## ASSIGNMENT
Of the lines in the data below, write out exactly those from the one holding "KEYS2 pin K3: D3 -> D11" through the one holding "LED2: red -> blue", both included.
(DATA RECORDS begins)
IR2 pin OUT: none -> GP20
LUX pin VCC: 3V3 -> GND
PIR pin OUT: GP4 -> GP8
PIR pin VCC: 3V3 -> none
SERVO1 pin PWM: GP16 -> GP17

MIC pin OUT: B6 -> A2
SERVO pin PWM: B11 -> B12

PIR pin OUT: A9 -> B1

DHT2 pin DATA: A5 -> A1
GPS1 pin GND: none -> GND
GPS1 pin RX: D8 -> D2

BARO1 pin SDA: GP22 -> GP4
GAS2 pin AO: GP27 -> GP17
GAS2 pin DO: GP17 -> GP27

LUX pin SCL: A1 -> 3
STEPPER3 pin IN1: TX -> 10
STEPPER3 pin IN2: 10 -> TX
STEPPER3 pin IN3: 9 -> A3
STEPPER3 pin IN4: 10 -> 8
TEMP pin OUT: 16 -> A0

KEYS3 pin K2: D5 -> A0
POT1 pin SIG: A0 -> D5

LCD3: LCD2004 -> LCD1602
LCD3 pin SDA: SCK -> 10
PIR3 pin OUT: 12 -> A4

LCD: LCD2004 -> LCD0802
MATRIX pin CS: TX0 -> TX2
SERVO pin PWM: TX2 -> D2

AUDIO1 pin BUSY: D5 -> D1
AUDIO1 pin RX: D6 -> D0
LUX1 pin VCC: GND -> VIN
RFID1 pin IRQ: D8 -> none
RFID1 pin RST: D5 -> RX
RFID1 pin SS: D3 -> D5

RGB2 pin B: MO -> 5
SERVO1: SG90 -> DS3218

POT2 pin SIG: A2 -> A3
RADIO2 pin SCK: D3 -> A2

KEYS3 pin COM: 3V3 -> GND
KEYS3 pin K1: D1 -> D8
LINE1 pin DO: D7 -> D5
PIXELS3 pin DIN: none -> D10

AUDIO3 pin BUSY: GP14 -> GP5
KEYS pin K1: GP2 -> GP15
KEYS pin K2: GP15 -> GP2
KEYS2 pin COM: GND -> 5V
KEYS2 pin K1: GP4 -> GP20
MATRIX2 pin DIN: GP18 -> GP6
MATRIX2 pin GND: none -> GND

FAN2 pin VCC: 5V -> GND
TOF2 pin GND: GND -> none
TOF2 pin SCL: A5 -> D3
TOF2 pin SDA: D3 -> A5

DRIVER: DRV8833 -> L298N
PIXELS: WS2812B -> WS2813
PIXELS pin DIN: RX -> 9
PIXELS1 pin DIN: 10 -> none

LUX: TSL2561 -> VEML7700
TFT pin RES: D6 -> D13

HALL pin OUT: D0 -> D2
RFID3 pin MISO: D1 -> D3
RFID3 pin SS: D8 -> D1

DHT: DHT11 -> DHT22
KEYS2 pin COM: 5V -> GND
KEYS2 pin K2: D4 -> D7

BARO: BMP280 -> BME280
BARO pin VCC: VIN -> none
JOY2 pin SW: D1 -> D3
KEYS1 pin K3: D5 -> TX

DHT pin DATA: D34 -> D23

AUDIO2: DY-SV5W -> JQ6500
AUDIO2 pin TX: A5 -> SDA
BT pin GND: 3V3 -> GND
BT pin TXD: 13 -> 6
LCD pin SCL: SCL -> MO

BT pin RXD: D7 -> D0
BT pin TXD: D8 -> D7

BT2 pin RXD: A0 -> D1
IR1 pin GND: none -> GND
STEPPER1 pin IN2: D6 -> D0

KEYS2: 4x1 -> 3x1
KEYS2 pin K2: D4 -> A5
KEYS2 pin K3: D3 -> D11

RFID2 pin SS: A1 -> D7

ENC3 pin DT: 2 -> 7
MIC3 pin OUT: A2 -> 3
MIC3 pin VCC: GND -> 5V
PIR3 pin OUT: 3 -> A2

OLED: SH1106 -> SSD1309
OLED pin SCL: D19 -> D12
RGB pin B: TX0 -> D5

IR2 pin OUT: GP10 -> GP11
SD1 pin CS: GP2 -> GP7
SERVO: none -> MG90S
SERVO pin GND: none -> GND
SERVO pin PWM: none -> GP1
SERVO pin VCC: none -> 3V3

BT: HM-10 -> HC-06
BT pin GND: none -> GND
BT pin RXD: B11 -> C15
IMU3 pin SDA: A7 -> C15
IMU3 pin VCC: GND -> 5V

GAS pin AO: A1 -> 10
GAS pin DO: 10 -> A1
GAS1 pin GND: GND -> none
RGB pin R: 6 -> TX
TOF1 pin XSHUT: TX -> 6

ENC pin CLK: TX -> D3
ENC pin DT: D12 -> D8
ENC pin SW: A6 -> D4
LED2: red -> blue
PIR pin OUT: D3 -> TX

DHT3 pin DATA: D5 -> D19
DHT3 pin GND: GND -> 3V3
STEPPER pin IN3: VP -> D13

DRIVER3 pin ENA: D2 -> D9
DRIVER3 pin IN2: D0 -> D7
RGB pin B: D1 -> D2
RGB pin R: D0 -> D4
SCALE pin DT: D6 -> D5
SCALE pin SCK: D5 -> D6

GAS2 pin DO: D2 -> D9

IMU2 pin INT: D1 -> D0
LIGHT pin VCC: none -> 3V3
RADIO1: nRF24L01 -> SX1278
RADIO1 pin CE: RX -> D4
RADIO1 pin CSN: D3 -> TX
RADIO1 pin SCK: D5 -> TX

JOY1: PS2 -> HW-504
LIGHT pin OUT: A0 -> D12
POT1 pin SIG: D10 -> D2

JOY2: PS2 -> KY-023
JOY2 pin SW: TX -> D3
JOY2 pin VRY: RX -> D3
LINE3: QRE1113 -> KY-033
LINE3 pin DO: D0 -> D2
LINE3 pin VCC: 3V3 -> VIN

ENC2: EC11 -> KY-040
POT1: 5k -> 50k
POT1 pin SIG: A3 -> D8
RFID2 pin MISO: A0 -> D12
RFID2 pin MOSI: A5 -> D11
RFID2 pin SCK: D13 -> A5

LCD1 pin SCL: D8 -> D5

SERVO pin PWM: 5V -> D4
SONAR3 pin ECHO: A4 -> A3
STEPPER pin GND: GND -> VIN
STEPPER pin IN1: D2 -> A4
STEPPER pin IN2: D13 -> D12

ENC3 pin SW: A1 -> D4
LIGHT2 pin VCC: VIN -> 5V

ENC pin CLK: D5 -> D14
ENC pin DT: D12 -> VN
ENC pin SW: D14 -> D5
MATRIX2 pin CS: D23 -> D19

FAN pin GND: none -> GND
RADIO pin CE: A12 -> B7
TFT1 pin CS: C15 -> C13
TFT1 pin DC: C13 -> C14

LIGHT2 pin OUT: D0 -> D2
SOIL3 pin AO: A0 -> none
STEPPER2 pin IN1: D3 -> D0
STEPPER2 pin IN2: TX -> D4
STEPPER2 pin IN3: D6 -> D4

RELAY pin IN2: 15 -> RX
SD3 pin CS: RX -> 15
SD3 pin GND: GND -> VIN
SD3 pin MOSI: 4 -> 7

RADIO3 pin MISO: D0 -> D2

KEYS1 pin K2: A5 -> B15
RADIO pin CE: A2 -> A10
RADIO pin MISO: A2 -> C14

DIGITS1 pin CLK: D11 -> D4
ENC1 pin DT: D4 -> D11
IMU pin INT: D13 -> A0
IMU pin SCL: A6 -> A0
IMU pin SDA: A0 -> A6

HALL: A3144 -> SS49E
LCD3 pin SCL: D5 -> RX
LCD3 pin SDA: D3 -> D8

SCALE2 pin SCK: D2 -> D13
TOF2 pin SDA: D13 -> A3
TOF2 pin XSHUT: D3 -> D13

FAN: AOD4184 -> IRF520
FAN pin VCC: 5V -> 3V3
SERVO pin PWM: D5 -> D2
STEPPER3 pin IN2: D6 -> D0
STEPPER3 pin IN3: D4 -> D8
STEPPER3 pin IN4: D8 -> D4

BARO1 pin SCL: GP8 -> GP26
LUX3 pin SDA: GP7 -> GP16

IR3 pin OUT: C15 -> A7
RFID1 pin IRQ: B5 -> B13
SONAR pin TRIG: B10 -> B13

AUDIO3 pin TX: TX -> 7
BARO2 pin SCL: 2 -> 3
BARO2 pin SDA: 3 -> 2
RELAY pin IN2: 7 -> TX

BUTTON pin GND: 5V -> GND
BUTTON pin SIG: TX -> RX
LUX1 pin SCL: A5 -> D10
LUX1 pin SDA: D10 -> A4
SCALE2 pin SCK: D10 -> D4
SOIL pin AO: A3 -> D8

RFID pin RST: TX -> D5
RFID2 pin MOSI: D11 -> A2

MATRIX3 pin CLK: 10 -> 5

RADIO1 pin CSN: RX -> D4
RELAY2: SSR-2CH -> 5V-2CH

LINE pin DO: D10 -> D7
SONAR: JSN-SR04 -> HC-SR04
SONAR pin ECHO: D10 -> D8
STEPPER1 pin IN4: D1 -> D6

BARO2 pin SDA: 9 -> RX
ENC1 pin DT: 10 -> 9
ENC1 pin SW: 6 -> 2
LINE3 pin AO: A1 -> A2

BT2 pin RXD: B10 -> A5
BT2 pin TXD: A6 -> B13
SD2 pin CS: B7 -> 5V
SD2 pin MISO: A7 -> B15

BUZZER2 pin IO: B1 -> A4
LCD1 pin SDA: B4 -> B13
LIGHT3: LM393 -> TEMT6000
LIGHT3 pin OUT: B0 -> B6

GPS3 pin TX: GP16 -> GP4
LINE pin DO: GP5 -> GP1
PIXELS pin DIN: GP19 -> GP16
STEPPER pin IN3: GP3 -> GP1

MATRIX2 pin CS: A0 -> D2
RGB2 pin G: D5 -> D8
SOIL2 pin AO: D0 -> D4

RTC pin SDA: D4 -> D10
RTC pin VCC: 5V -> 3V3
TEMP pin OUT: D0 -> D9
(DATA RECORDS ends)
## COMPLETED EXERCISE
KEYS2 pin K3: D3 -> D11

RFID2 pin SS: A1 -> D7

ENC3 pin DT: 2 -> 7
MIC3 pin OUT: A2 -> 3
MIC3 pin VCC: GND -> 5V
PIR3 pin OUT: 3 -> A2

OLED: SH1106 -> SSD1309
OLED pin SCL: D19 -> D12
RGB pin B: TX0 -> D5

IR2 pin OUT: GP10 -> GP11
SD1 pin CS: GP2 -> GP7
SERVO: none -> MG90S
SERVO pin GND: none -> GND
SERVO pin PWM: none -> GP1
SERVO pin VCC: none -> 3V3

BT: HM-10 -> HC-06
BT pin GND: none -> GND
BT pin RXD: B11 -> C15
IMU3 pin SDA: A7 -> C15
IMU3 pin VCC: GND -> 5V

GAS pin AO: A1 -> 10
GAS pin DO: 10 -> A1
GAS1 pin GND: GND -> none
RGB pin R: 6 -> TX
TOF1 pin XSHUT: TX -> 6

ENC pin CLK: TX -> D3
ENC pin DT: D12 -> D8
ENC pin SW: A6 -> D4
LED2: red -> blue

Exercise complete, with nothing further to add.